ABOUT THIS EXERCISE:
The text of every record, exactly as given and with no pictures, should be your output.
Segment Open
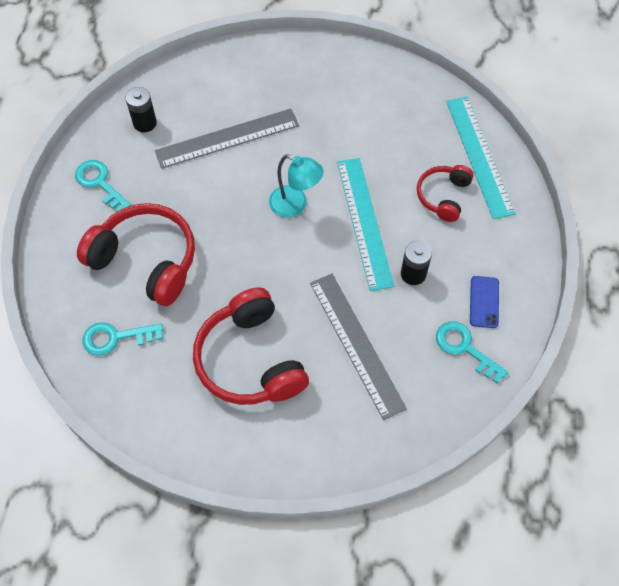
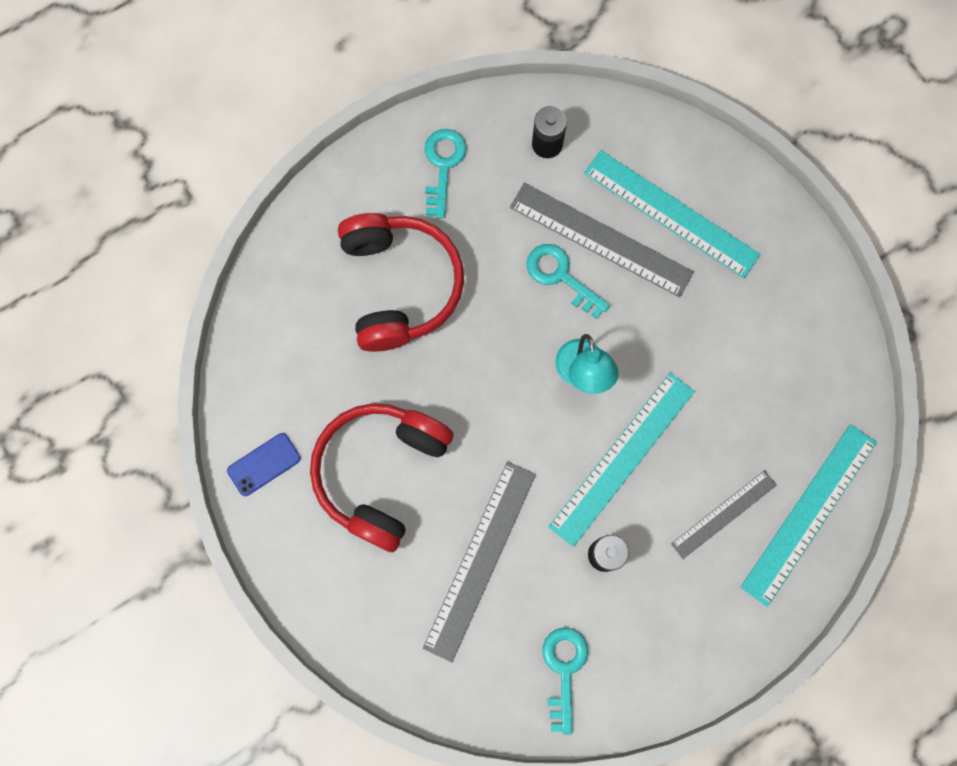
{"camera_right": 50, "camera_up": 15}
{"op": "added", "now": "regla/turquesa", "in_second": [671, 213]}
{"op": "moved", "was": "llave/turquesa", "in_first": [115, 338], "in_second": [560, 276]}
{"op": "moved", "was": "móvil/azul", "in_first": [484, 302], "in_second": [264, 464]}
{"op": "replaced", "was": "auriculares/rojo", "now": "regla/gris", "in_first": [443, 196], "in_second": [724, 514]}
Segment Closed
EXERCISE SOLUTION:
{"camera_right": 50, "camera_up": 15}
{"op": "added", "now": "regla/turquesa", "in_second": [671, 213]}
{"op": "moved", "was": "llave/turquesa", "in_first": [115, 338], "in_second": [560, 276]}
{"op": "moved", "was": "móvil/azul", "in_first": [484, 302], "in_second": [264, 464]}
{"op": "replaced", "was": "auriculares/rojo", "now": "regla/gris", "in_first": [443, 196], "in_second": [724, 514]}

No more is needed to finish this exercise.